-- START OF Data for this task --
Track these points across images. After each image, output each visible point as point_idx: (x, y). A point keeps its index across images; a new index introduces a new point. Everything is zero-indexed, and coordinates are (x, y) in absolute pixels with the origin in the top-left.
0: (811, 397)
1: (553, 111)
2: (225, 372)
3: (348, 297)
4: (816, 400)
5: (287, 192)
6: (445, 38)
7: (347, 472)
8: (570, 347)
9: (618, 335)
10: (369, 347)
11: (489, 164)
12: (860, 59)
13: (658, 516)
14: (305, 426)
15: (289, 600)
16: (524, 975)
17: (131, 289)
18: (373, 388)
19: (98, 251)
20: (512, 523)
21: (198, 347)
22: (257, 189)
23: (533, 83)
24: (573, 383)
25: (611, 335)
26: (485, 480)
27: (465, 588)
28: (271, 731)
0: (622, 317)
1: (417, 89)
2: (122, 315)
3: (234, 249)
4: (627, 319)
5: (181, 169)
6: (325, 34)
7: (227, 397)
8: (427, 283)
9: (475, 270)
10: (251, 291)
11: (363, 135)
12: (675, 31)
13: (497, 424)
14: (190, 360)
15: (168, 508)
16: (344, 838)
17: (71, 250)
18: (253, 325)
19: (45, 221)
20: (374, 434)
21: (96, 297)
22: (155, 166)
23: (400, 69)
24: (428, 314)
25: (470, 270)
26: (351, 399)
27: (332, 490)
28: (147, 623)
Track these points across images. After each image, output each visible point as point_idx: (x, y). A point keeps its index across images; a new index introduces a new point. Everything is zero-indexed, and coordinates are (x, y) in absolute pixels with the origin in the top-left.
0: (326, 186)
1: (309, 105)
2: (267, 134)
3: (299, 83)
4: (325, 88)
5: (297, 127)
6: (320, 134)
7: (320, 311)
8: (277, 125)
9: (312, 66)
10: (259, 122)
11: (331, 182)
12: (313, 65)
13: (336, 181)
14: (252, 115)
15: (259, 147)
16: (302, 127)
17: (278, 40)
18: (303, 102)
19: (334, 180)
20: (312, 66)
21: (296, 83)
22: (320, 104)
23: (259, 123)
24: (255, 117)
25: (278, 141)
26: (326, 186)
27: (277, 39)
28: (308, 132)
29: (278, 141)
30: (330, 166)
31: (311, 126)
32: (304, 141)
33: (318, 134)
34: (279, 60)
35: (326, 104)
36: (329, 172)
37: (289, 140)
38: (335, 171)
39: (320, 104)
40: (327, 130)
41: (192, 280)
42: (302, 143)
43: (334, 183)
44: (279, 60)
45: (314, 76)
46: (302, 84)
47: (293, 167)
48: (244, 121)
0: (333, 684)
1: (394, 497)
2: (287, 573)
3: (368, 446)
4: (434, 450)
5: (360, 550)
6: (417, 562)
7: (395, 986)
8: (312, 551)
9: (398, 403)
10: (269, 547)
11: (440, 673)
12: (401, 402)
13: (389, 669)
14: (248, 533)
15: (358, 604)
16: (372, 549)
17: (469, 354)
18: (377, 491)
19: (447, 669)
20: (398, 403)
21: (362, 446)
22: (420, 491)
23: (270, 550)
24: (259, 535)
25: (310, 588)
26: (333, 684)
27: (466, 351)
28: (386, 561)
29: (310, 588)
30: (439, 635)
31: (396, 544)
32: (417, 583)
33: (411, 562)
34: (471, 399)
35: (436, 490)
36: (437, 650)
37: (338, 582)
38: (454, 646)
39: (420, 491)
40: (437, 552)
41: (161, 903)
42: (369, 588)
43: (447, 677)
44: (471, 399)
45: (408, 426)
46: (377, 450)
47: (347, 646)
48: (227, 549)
-- END OF Data for this task --
### Instructions for the task:
Please retype all of the rows above line for line, changing nothing.

### Exercise output:
Track these points across images. After each image, output each visible point as point_idx: (x, y). A point keeps its index across images; a new index introduces a new point. Everything is zero-indexed, and coordinates are (x, y) in absolute pixels with the origin in the top-left.
0: (811, 397)
1: (553, 111)
2: (225, 372)
3: (348, 297)
4: (816, 400)
5: (287, 192)
6: (445, 38)
7: (347, 472)
8: (570, 347)
9: (618, 335)
10: (369, 347)
11: (489, 164)
12: (860, 59)
13: (658, 516)
14: (305, 426)
15: (289, 600)
16: (524, 975)
17: (131, 289)
18: (373, 388)
19: (98, 251)
20: (512, 523)
21: (198, 347)
22: (257, 189)
23: (533, 83)
24: (573, 383)
25: (611, 335)
26: (485, 480)
27: (465, 588)
28: (271, 731)
0: (622, 317)
1: (417, 89)
2: (122, 315)
3: (234, 249)
4: (627, 319)
5: (181, 169)
6: (325, 34)
7: (227, 397)
8: (427, 283)
9: (475, 270)
10: (251, 291)
11: (363, 135)
12: (675, 31)
13: (497, 424)
14: (190, 360)
15: (168, 508)
16: (344, 838)
17: (71, 250)
18: (253, 325)
19: (45, 221)
20: (374, 434)
21: (96, 297)
22: (155, 166)
23: (400, 69)
24: (428, 314)
25: (470, 270)
26: (351, 399)
27: (332, 490)
28: (147, 623)
Track these points across images. After each image, output each visible point as point_idx: (x, y). A point keeps its index across images; a new index introduces a new point. Everything is zero-indexed, and coordinates are (x, y) in absolute pixels with the origin in the top-left.
0: (326, 186)
1: (309, 105)
2: (267, 134)
3: (299, 83)
4: (325, 88)
5: (297, 127)
6: (320, 134)
7: (320, 311)
8: (277, 125)
9: (312, 66)
10: (259, 122)
11: (331, 182)
12: (313, 65)
13: (336, 181)
14: (252, 115)
15: (259, 147)
16: (302, 127)
17: (278, 40)
18: (303, 102)
19: (334, 180)
20: (312, 66)
21: (296, 83)
22: (320, 104)
23: (259, 123)
24: (255, 117)
25: (278, 141)
26: (326, 186)
27: (277, 39)
28: (308, 132)
29: (278, 141)
30: (330, 166)
31: (311, 126)
32: (304, 141)
33: (318, 134)
34: (279, 60)
35: (326, 104)
36: (329, 172)
37: (289, 140)
38: (335, 171)
39: (320, 104)
40: (327, 130)
41: (192, 280)
42: (302, 143)
43: (334, 183)
44: (279, 60)
45: (314, 76)
46: (302, 84)
47: (293, 167)
48: (244, 121)
0: (333, 684)
1: (394, 497)
2: (287, 573)
3: (368, 446)
4: (434, 450)
5: (360, 550)
6: (417, 562)
7: (395, 986)
8: (312, 551)
9: (398, 403)
10: (269, 547)
11: (440, 673)
12: (401, 402)
13: (389, 669)
14: (248, 533)
15: (358, 604)
16: (372, 549)
17: (469, 354)
18: (377, 491)
19: (447, 669)
20: (398, 403)
21: (362, 446)
22: (420, 491)
23: (270, 550)
24: (259, 535)
25: (310, 588)
26: (333, 684)
27: (466, 351)
28: (386, 561)
29: (310, 588)
30: (439, 635)
31: (396, 544)
32: (417, 583)
33: (411, 562)
34: (471, 399)
35: (436, 490)
36: (437, 650)
37: (338, 582)
38: (454, 646)
39: (420, 491)
40: (437, 552)
41: (161, 903)
42: (369, 588)
43: (447, 677)
44: (471, 399)
45: (408, 426)
46: (377, 450)
47: (347, 646)
48: (227, 549)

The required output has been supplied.